• SOURCE DATA
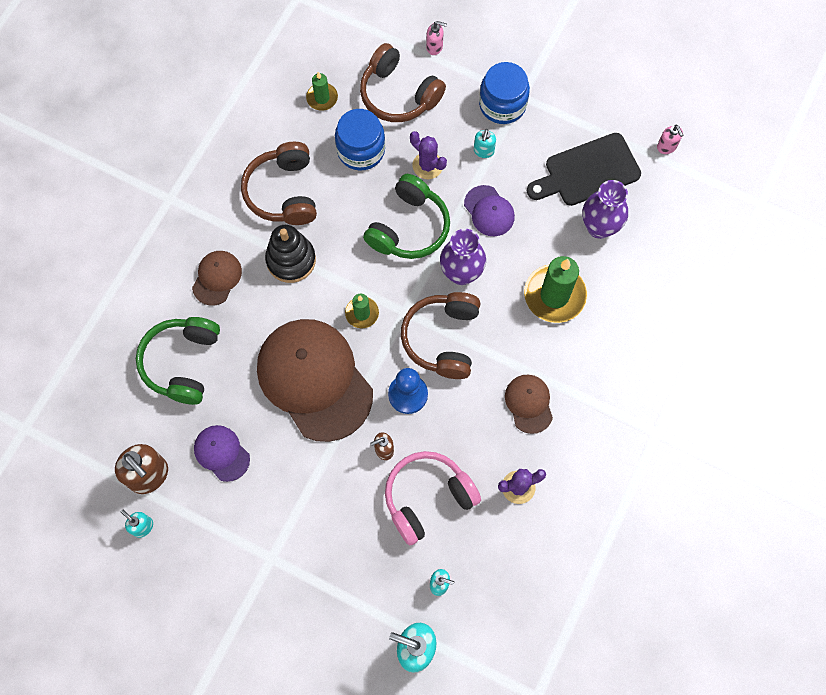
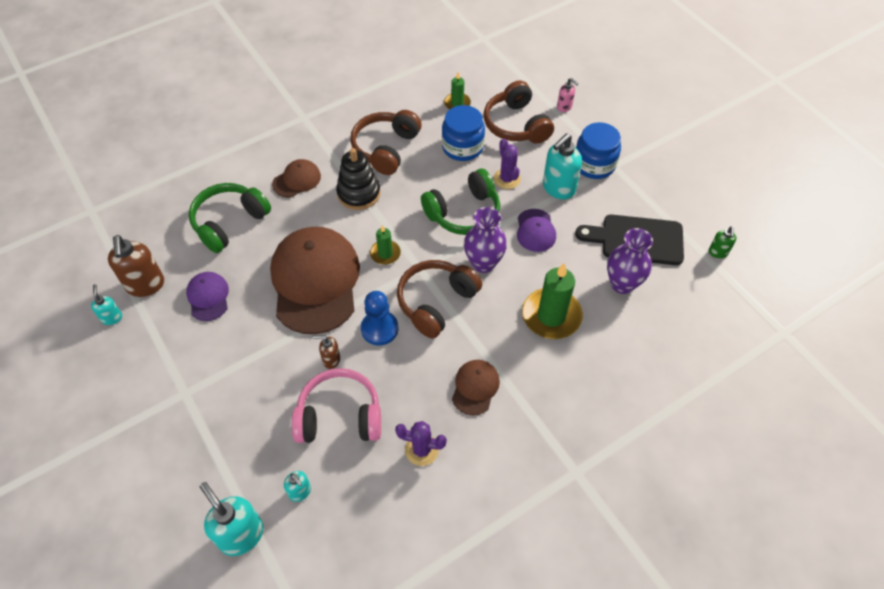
camera: 30 degrees right, 15 degrees down
(483, 151) = (558, 188): turquoise soap dispenser -> turquoise soap dispenser, size x1.89
(666, 147) = (718, 252): pink soap dispenser -> green soap dispenser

• WORK TO BE COMPLETED
Each line of the material that contains "dispenser" is to be counted, and only the total stated.

• ANSWER TO THIS PROBLEM
2